What you should do >>
Set down, unchanged, the line holding "purple toothbrush: 3 -> 6" and all lines that follow it to the end of the material, leaving pictures out.
--- The data ---
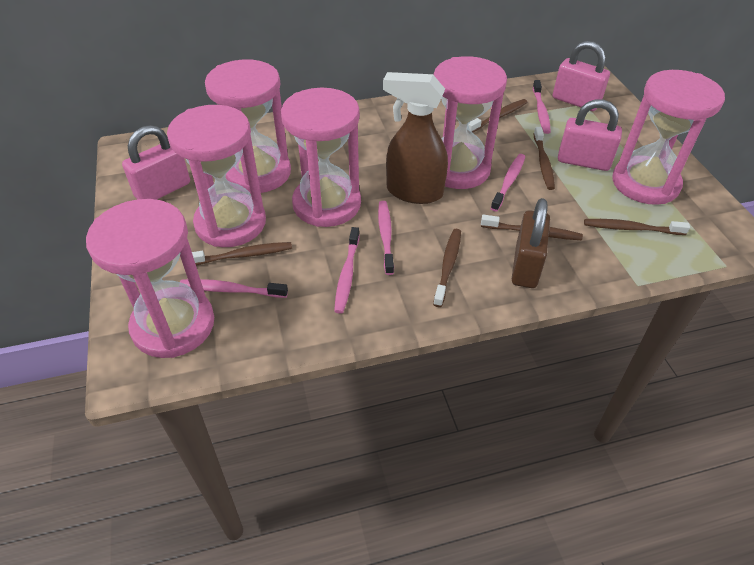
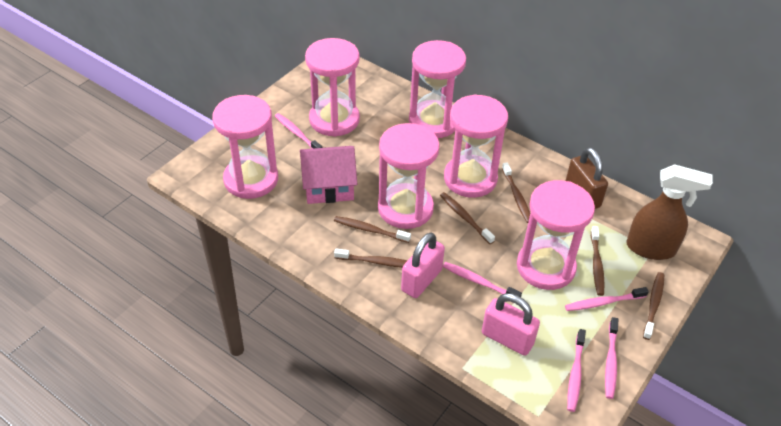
pink house: 0 -> 1
pink padlock: 3 -> 2

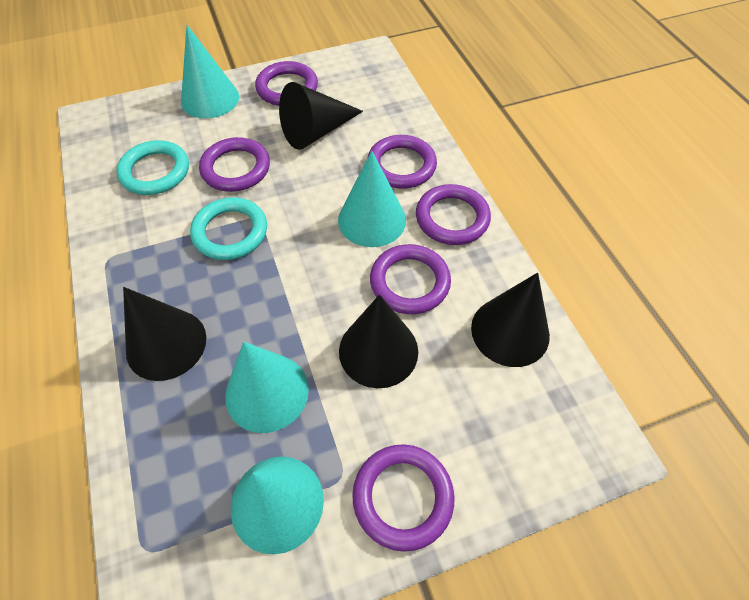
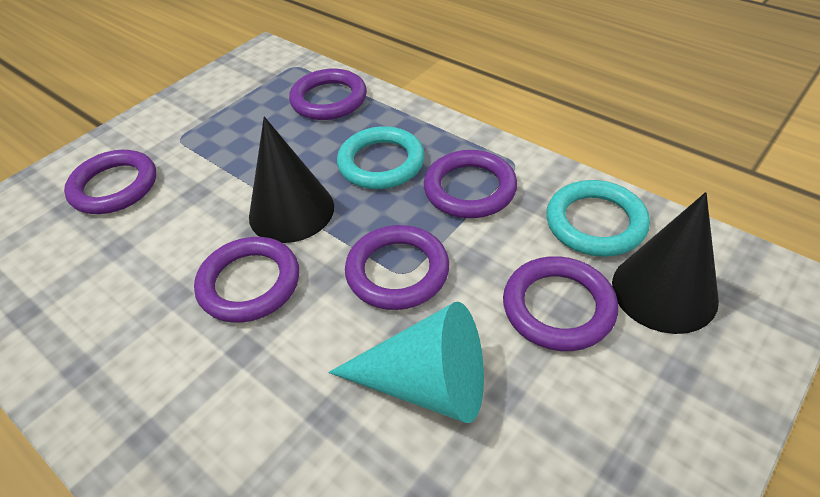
black cone: 4 -> 2
turquoise cone: 4 -> 1

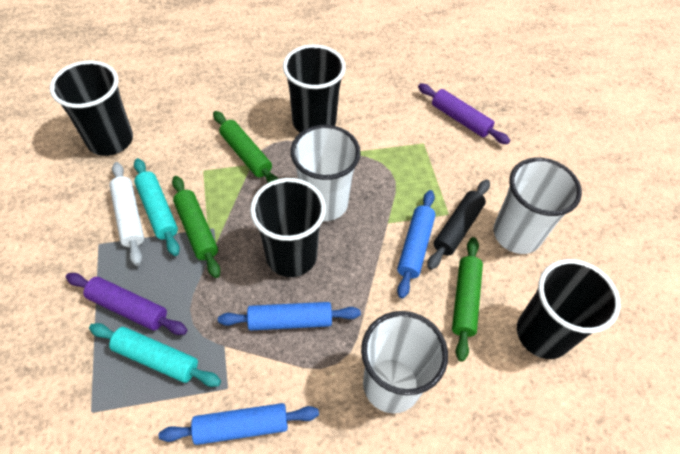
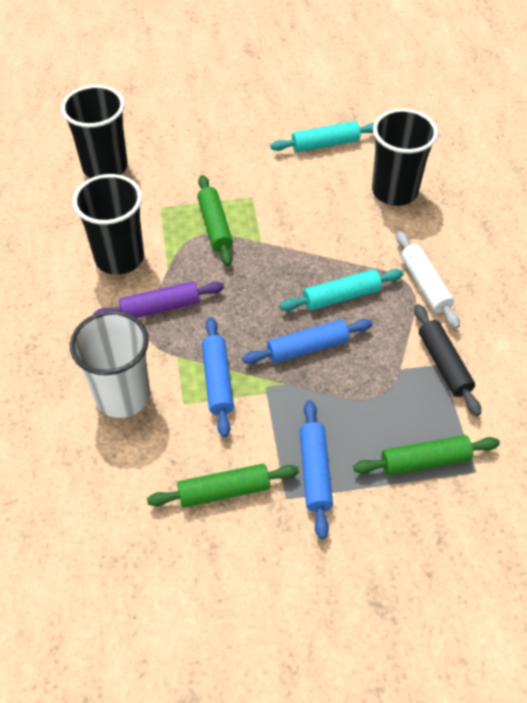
black cup: 4 -> 3
purple rolling pin: 2 -> 1
white cup: 3 -> 1

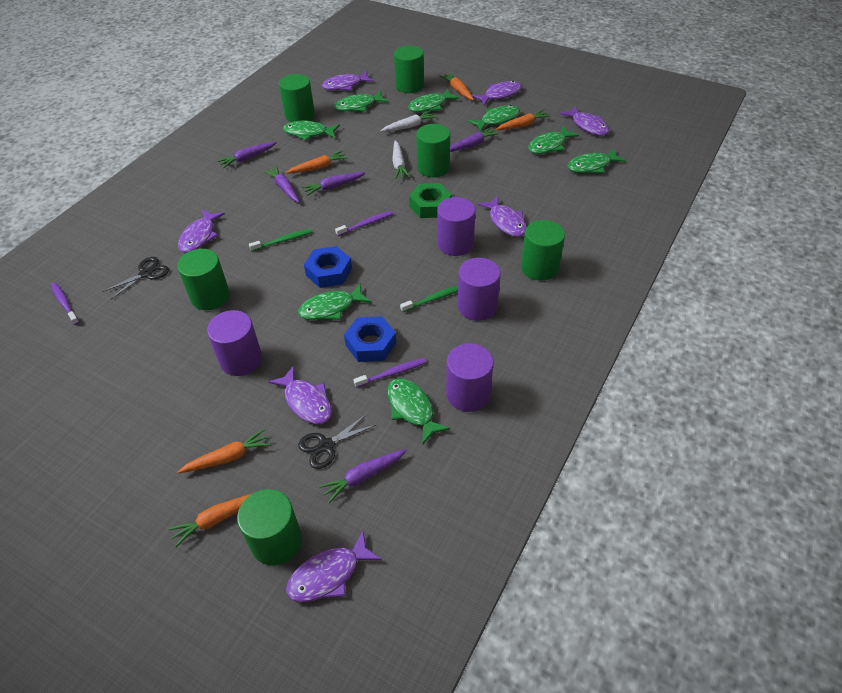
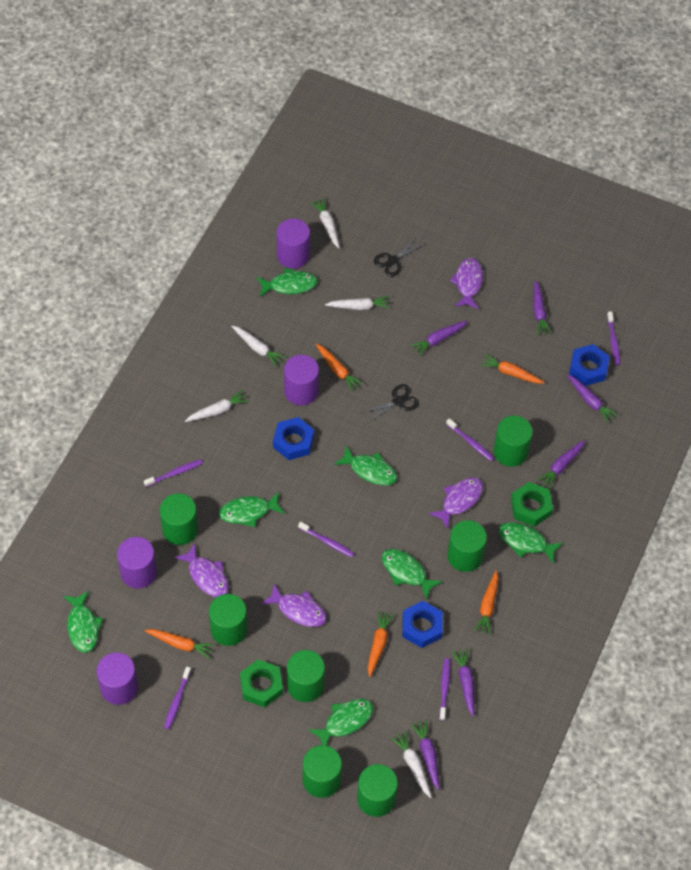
blue nut: 2 -> 3
green cylinder: 6 -> 7
green fish: 8 -> 7
green nut: 1 -> 2
green toothbrush: 2 -> 0
purple carrot: 5 -> 6
purple fish: 7 -> 4
purple toothbrush: 3 -> 6
white carrot: 2 -> 5

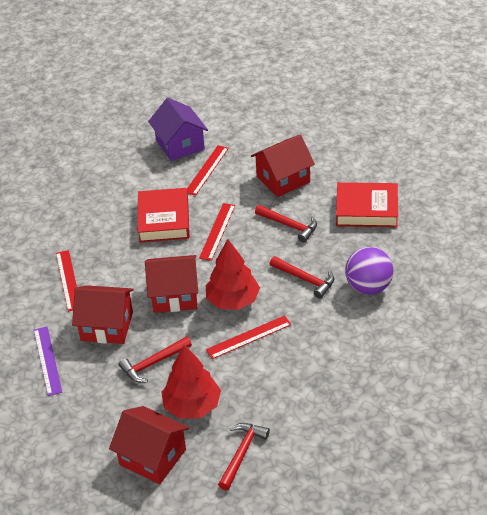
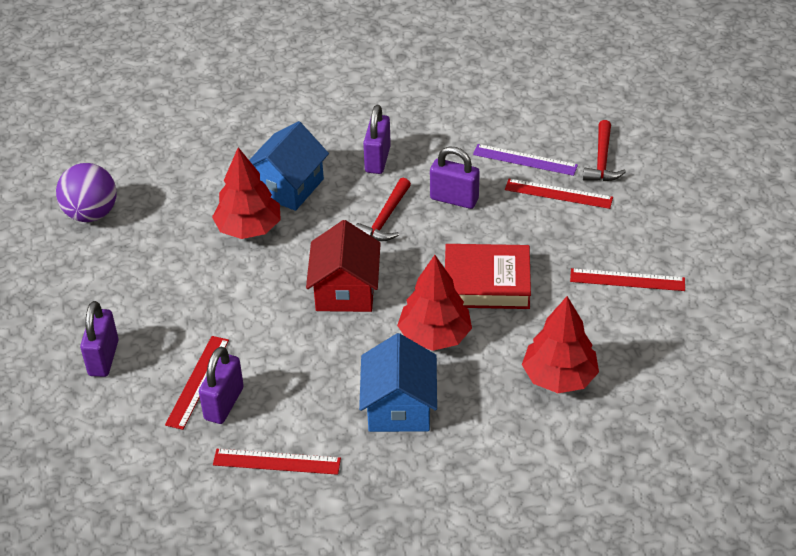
blue house: 0 -> 2
purple house: 1 -> 0
purple padlock: 0 -> 4
red book: 2 -> 1
red hammer: 4 -> 2
red house: 4 -> 1
red tree: 2 -> 3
---
Written answer >>
purple toothbrush: 3 -> 6
white carrot: 2 -> 5

blue house: 0 -> 2
purple house: 1 -> 0
purple padlock: 0 -> 4
red book: 2 -> 1
red hammer: 4 -> 2
red house: 4 -> 1
red tree: 2 -> 3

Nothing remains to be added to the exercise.